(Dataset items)
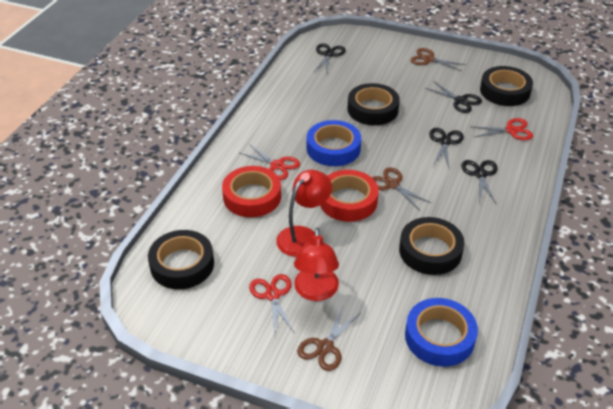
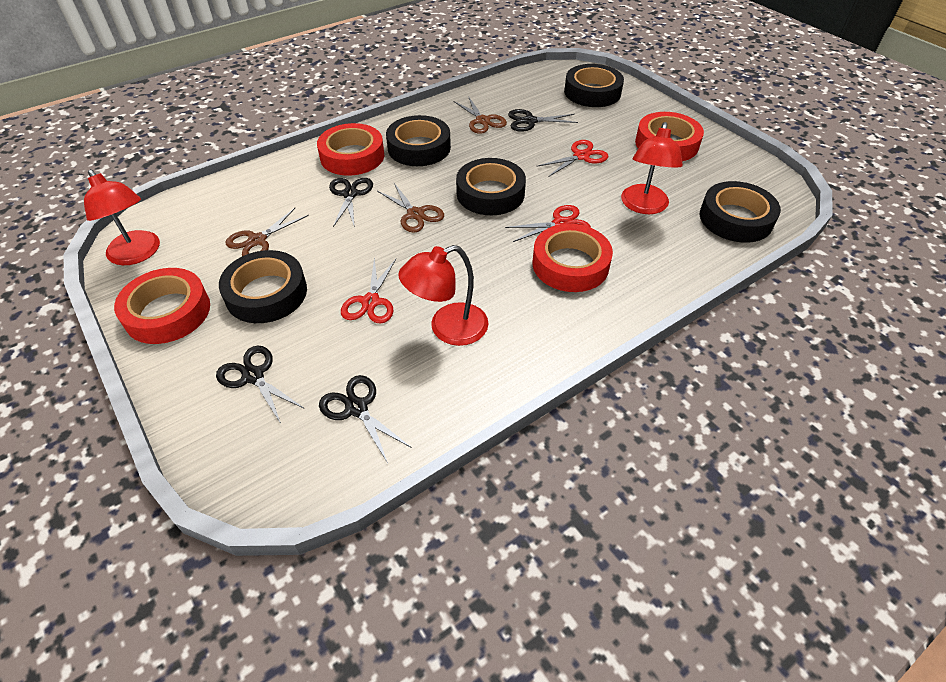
black tape: 4 -> 5
blue tape: 2 -> 0
red lamp: 2 -> 3
red tape: 2 -> 4

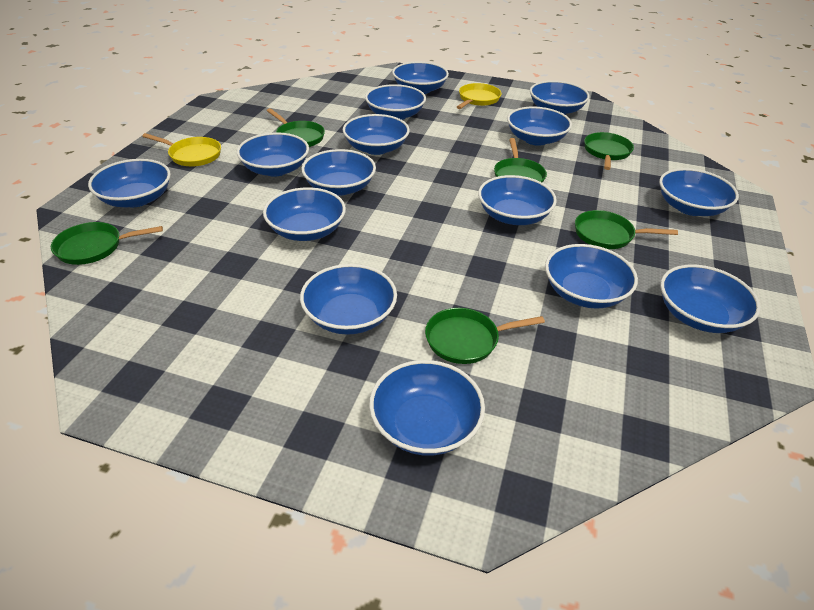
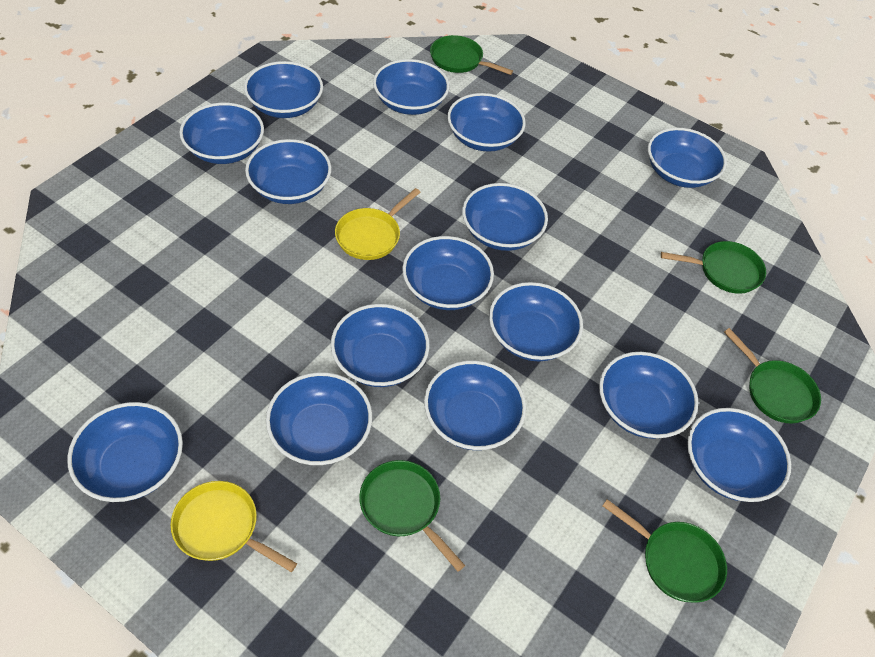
green pan: 6 -> 5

- [YOUR GOAL]: Return all the data exactly, pictures omitted.

- [EXERCISE RESULT]:
black tape: 4 -> 5
blue tape: 2 -> 0
red lamp: 2 -> 3
red tape: 2 -> 4

green pan: 6 -> 5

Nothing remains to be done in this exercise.